### DESCRIPTION OF THE TASK
Copying starts at the line containing "change=relocated; old=zapato/marrón; first_place=588,329;" and stops after the last line of the records; each line is repeated exactly, and pictures are skipped.

####

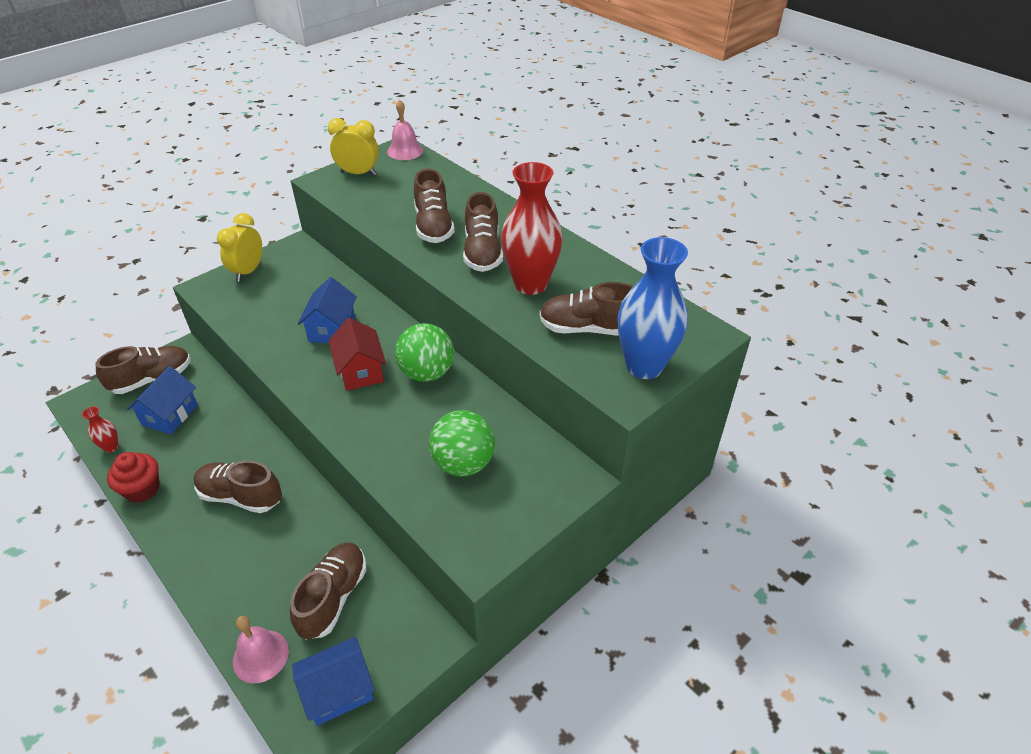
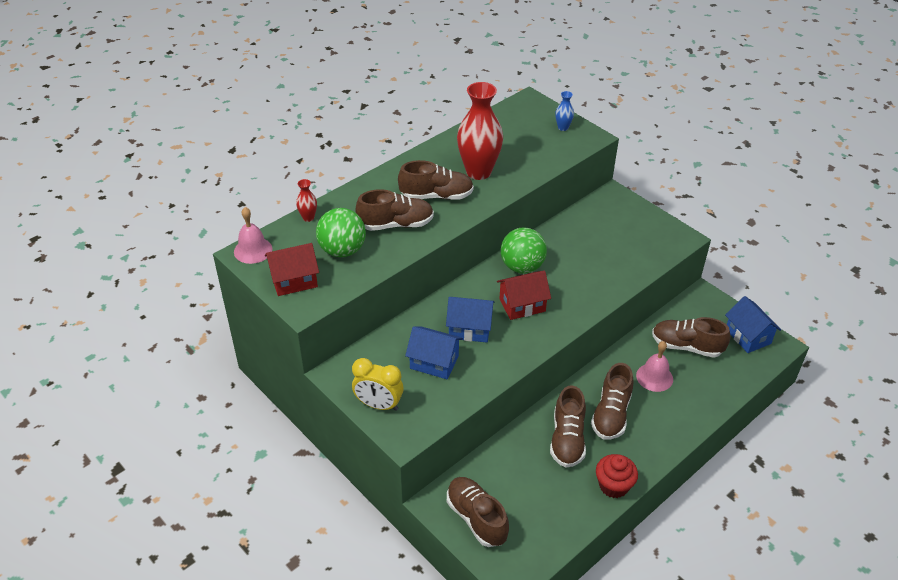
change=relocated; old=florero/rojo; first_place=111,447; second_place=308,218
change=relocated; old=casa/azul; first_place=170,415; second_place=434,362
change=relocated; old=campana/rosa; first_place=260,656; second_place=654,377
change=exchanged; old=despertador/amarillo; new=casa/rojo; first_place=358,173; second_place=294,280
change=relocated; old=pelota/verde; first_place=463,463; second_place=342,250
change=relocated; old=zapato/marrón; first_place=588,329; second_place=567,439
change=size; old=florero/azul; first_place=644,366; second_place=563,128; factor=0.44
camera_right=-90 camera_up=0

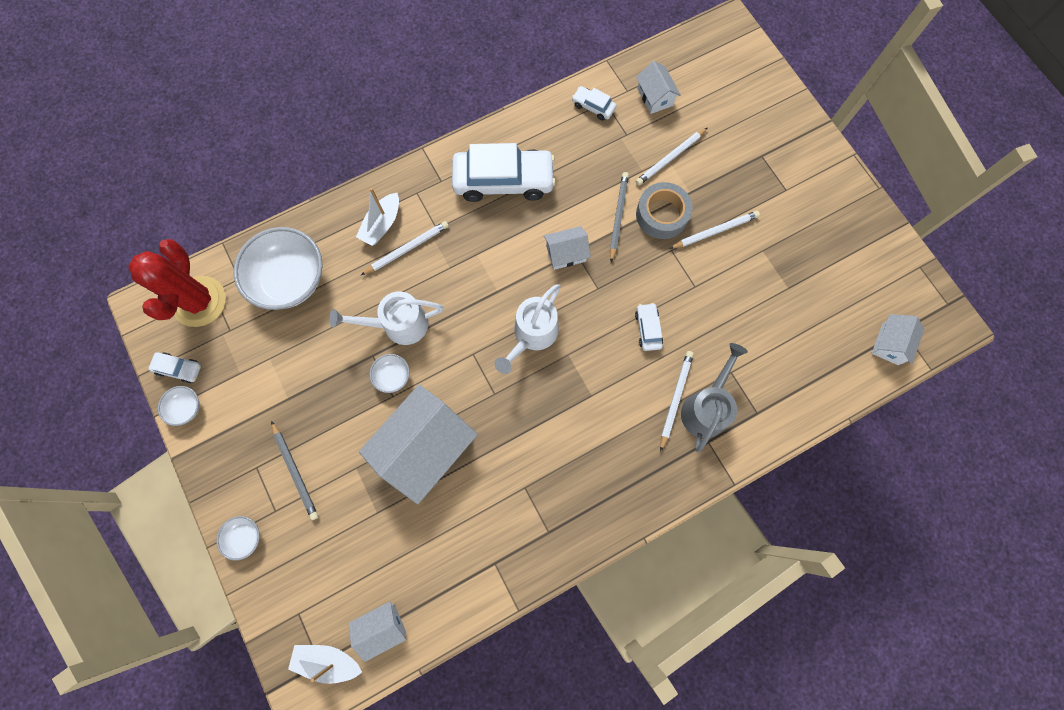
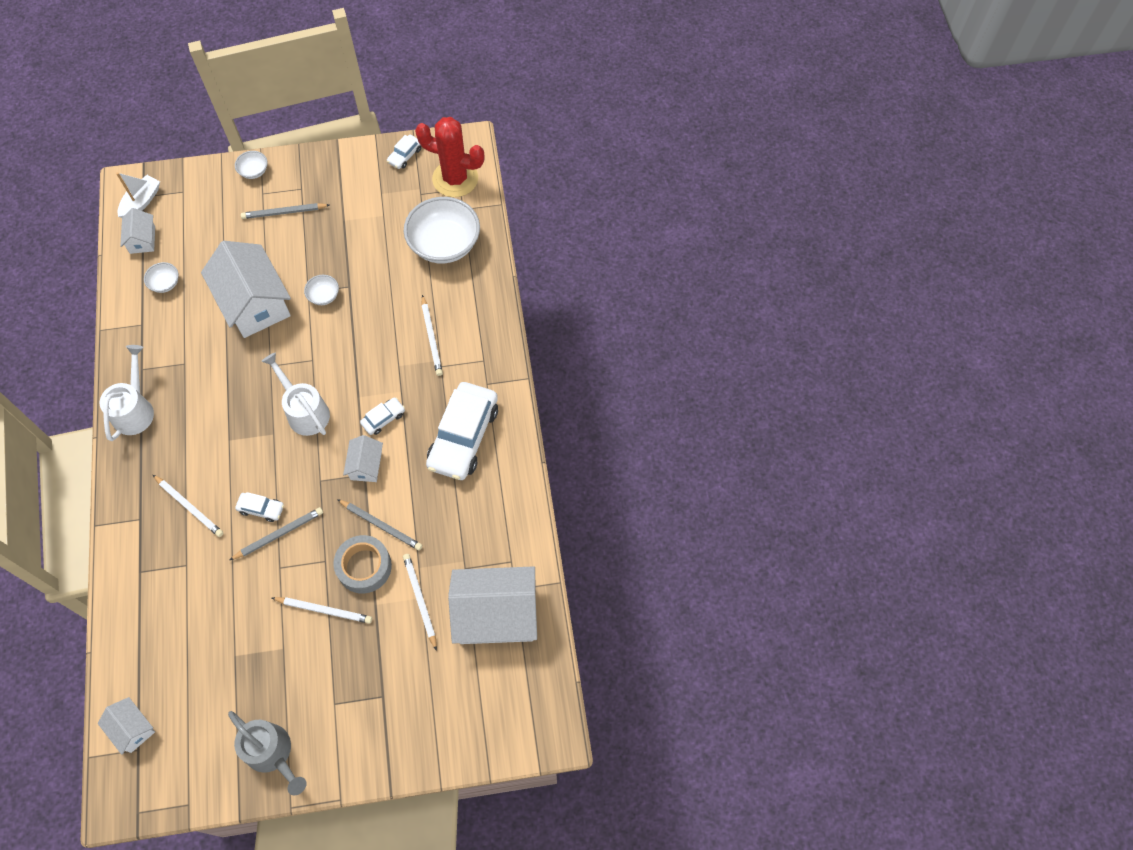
change=relocated; old=cuenco/blanco; first_place=186,408; second_place=165,283
change=relocated; old=regadera/blanco; first_place=398,325; second_place=135,409
change=missing; old=barco/blanco; first_place=382,224
change=relocated; old=coche/blanco; first_place=593,106; second_place=383,419
change=size; old=casa/blanco; first_place=655,97; second_place=496,614; factor=2.04
change=spun; old=lápiz/blanco; first_place=715,231; second_place=324,610; degrees=-75
change=relocated; old=regadera/gris; first_place=706,407; second_place=273,754
change=appeared; new=lápiz/gris; second_place=279,534
camera_right=110 camera_up=-10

####

### YOUR SOLUTION
change=relocated; old=zapato/marrón; first_place=588,329; second_place=567,439
change=size; old=florero/azul; first_place=644,366; second_place=563,128; factor=0.44
camera_right=-90 camera_up=0

change=relocated; old=cuenco/blanco; first_place=186,408; second_place=165,283
change=relocated; old=regadera/blanco; first_place=398,325; second_place=135,409
change=missing; old=barco/blanco; first_place=382,224
change=relocated; old=coche/blanco; first_place=593,106; second_place=383,419
change=size; old=casa/blanco; first_place=655,97; second_place=496,614; factor=2.04
change=spun; old=lápiz/blanco; first_place=715,231; second_place=324,610; degrees=-75
change=relocated; old=regadera/gris; first_place=706,407; second_place=273,754
change=appeared; new=lápiz/gris; second_place=279,534
camera_right=110 camera_up=-10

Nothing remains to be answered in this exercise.